# Provided data
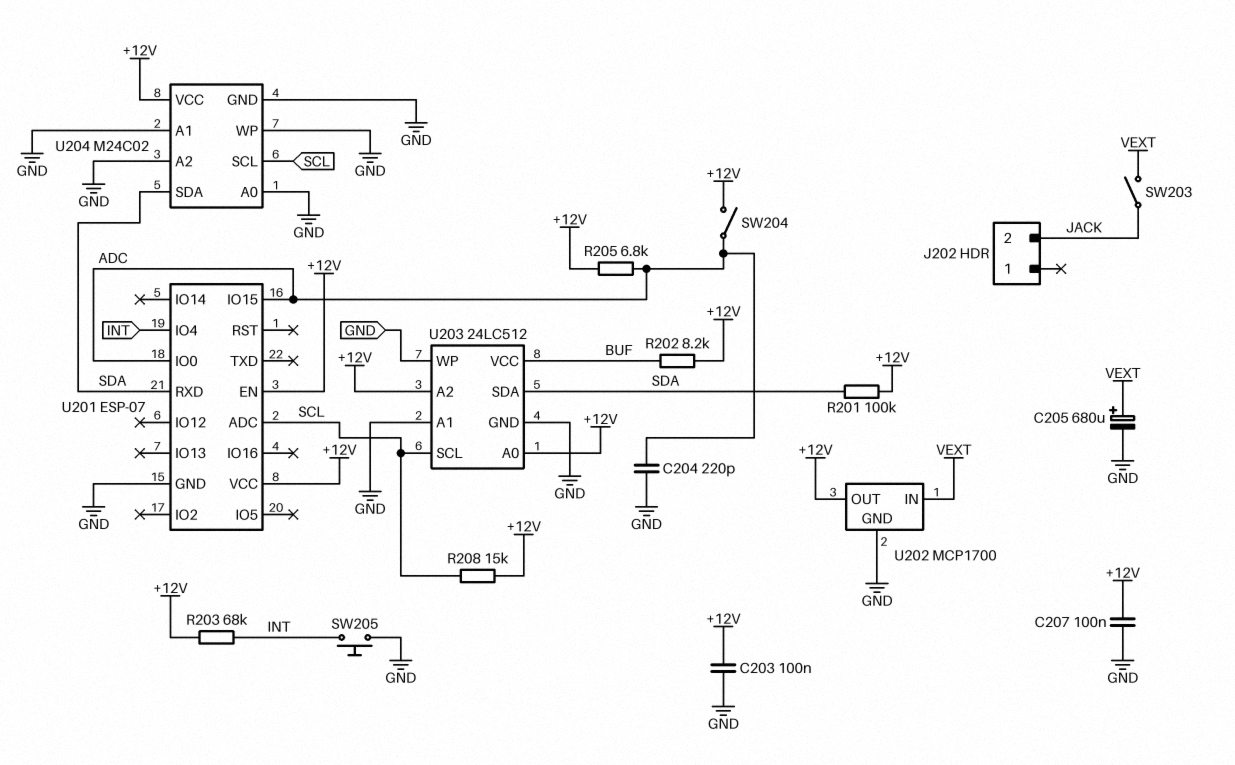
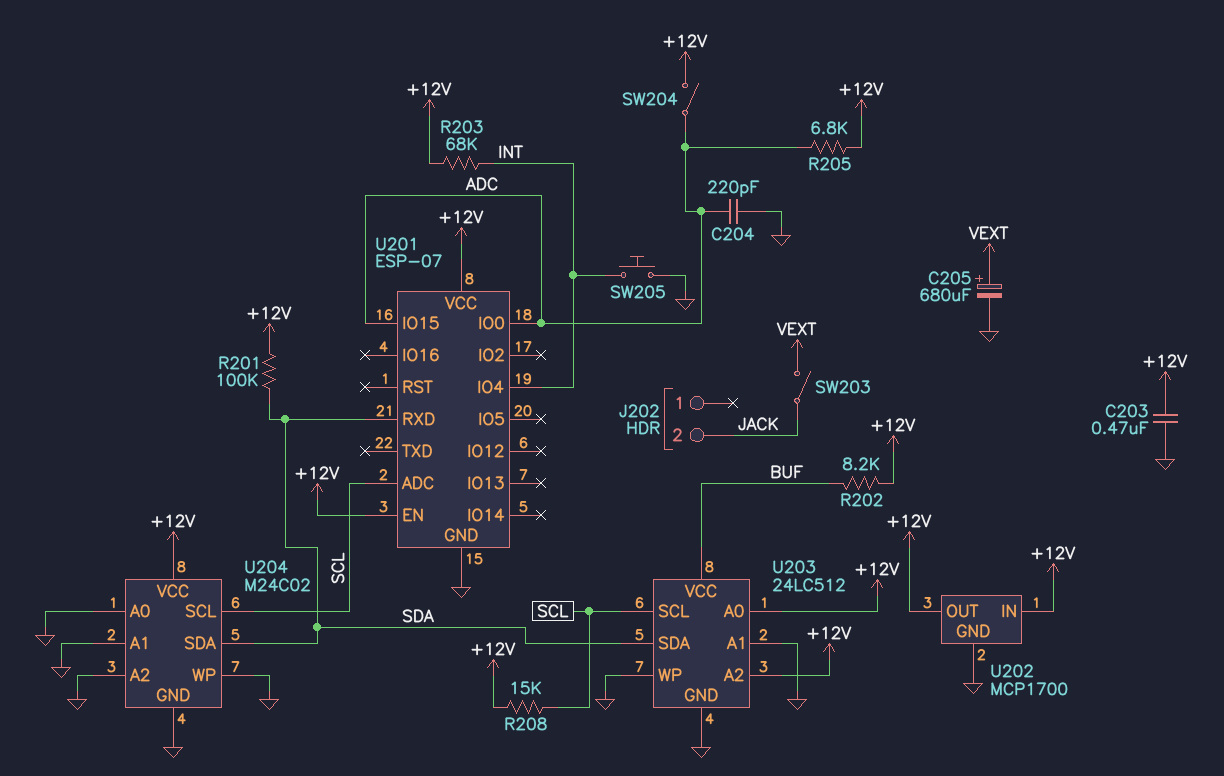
C203: 100nF (+12V, GND) -> 470nF (+12V, GND)
C207: 100nF (+12V, GND) -> none
U202 pin IN: VEXT -> +12V

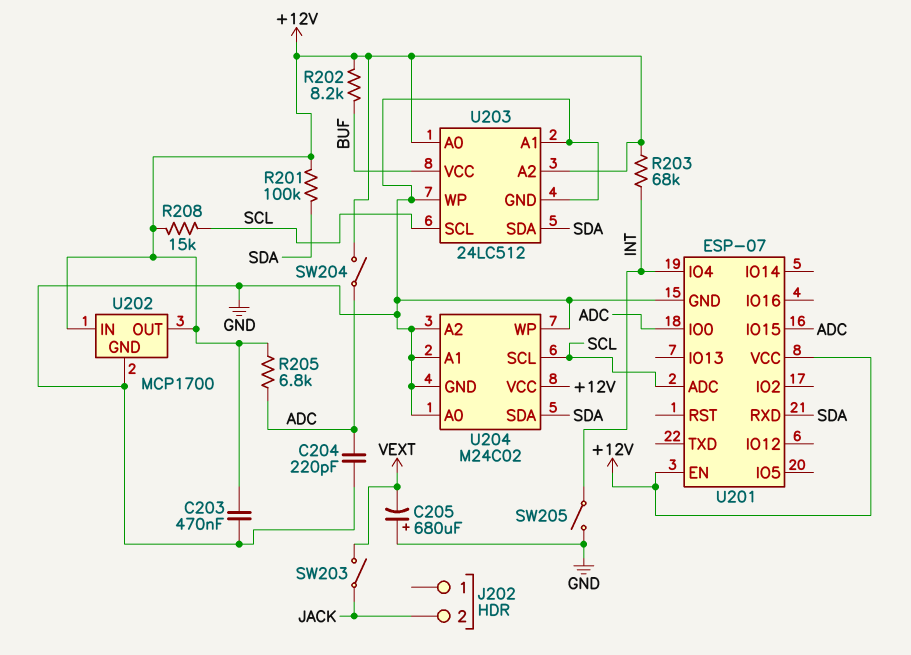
C205: 680uF (plus VEXT, minus GND) -> 680uF (plus GND, minus VEXT)
SW205: button (GND, INT) -> switch (GND, INT)

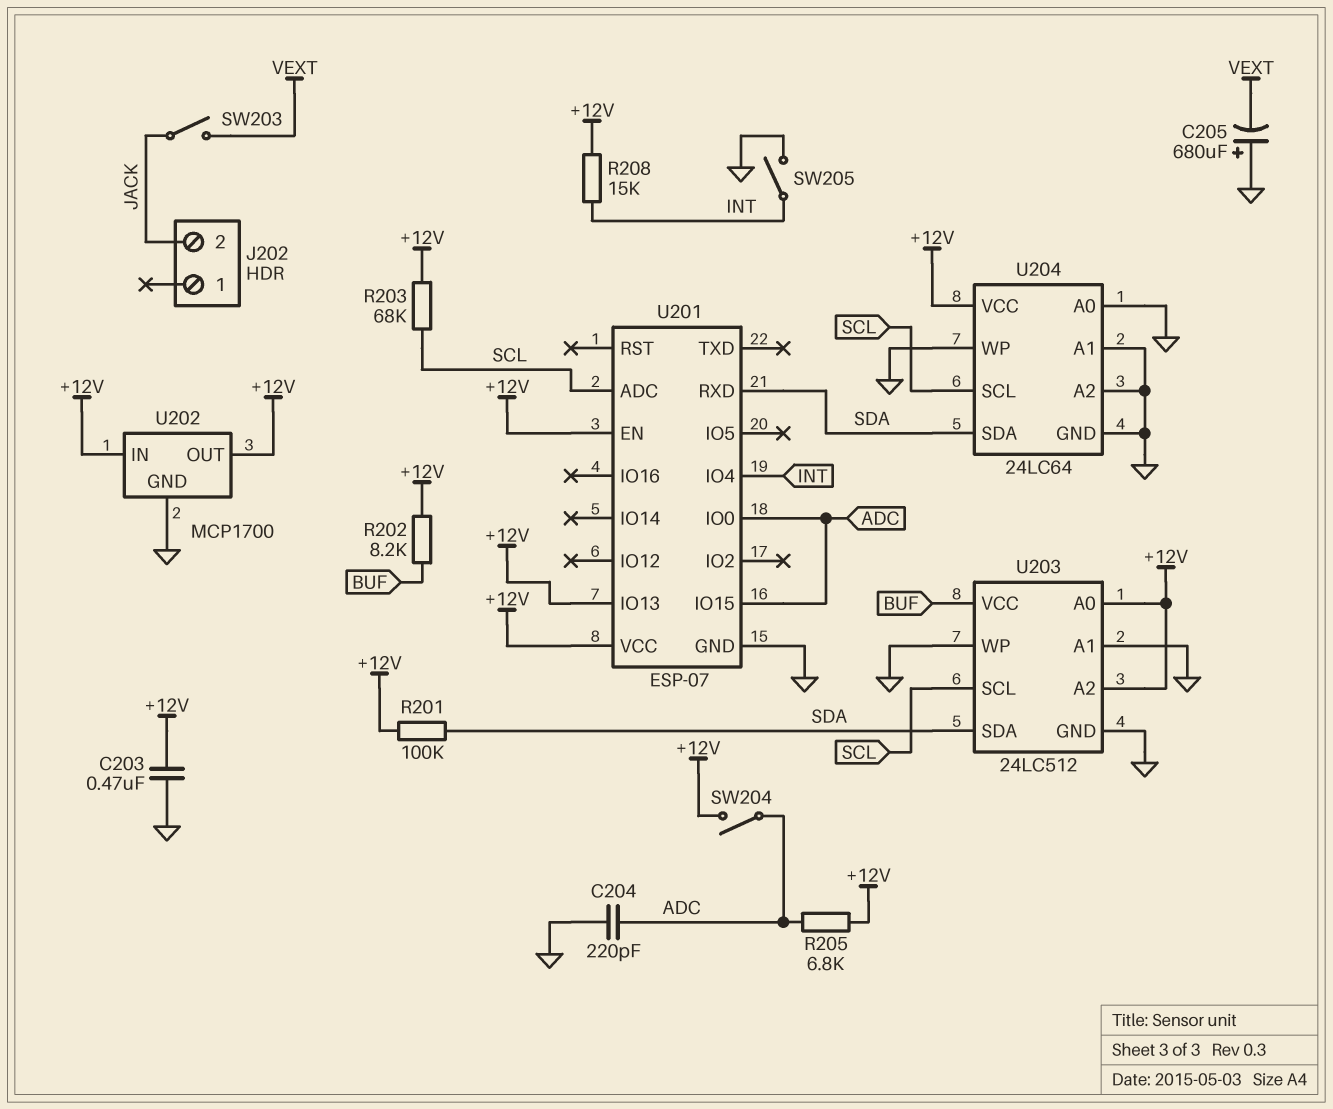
R203: 68k (+12V, INT) -> 68k (+12V, SCL)
R208: 15k (+12V, SCL) -> 15k (+12V, INT)
U201 pin IO13: none -> +12V
U204: M24C02 -> 24LC64

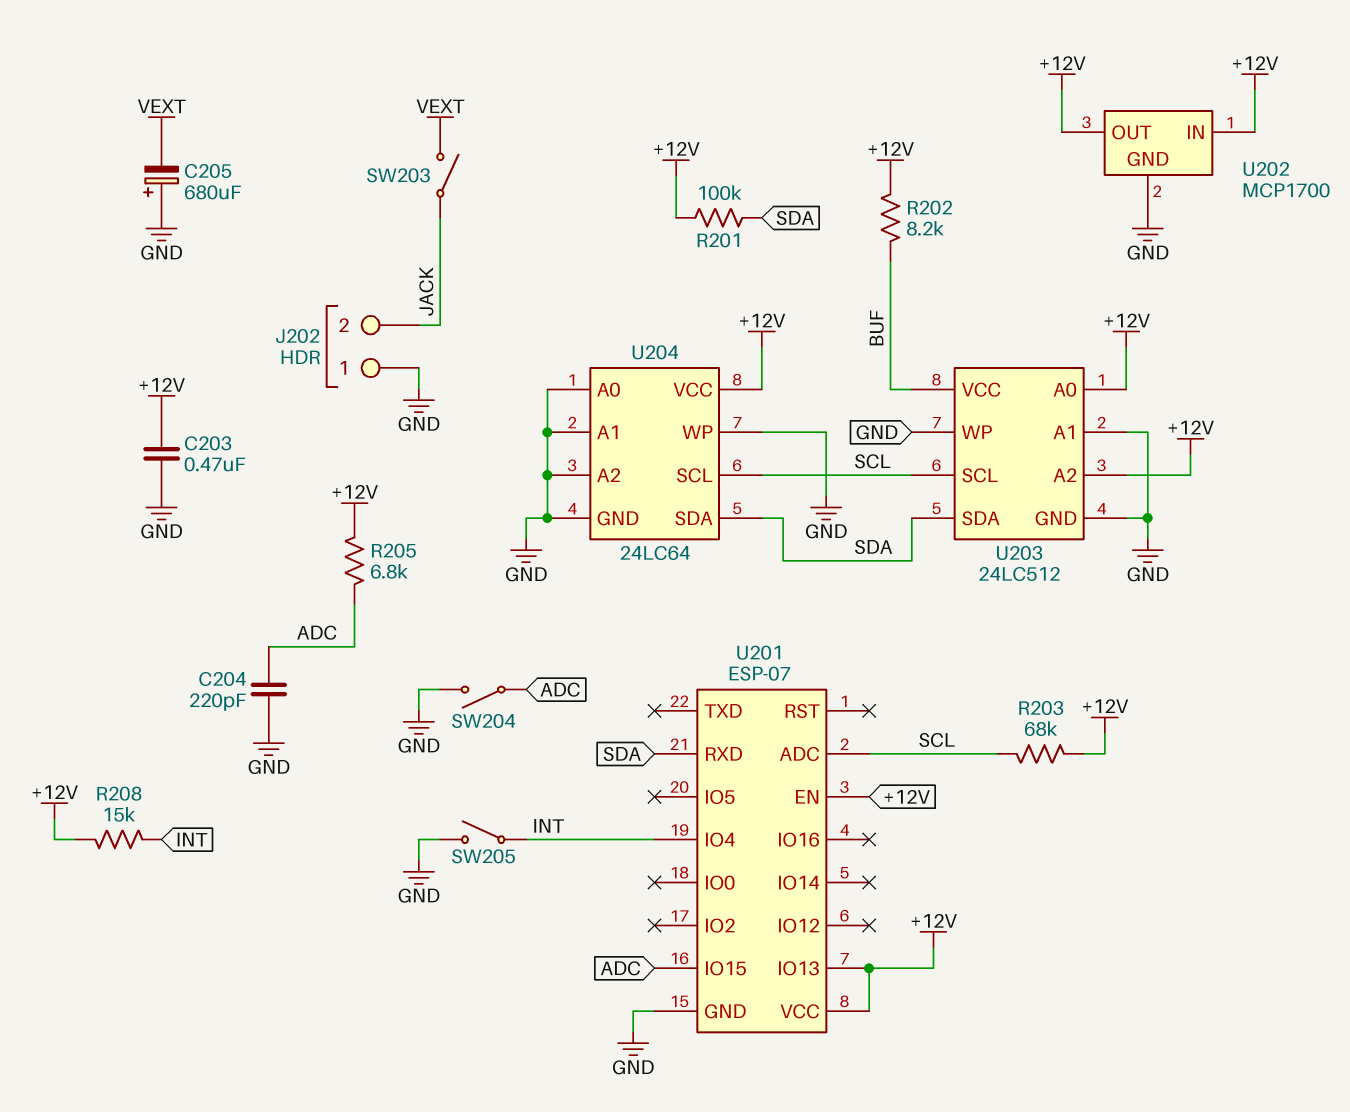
J202 pin 1: none -> GND
SW204: switch (+12V, ADC) -> switch (ADC, GND)
U201 pin IO0: ADC -> none

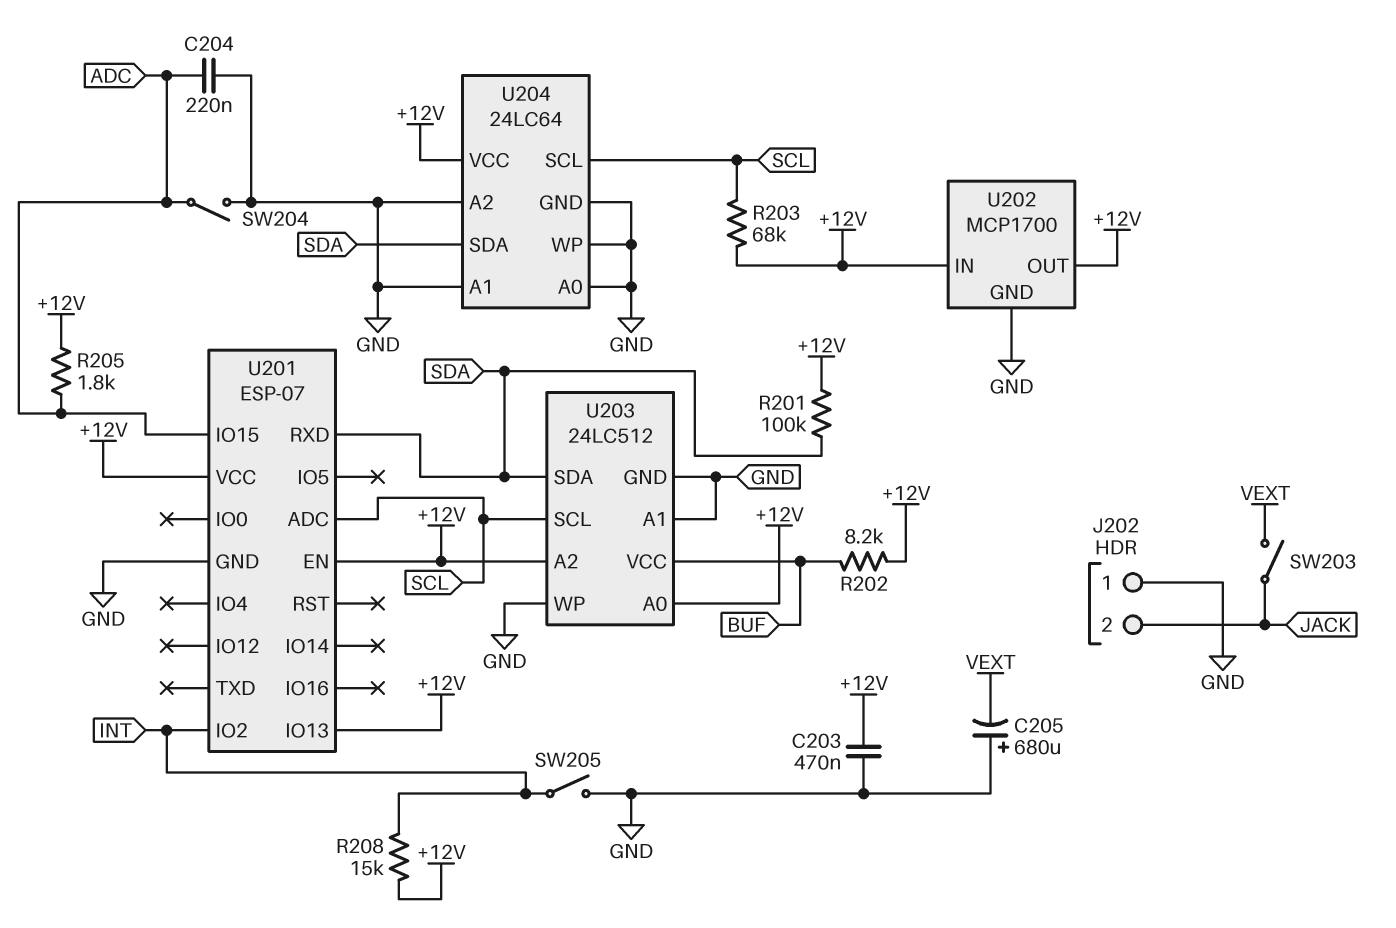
C204: 220pF (ADC, GND) -> 220nF (ADC, GND)
R205: 6.8k (+12V, ADC) -> 1.8k (+12V, ADC)
U201 pin IO2: none -> INT
U201 pin IO4: INT -> none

# Task directions
Line count for the string "none": say how many lines in the listing contain it, and add nothing.

# Task solution
6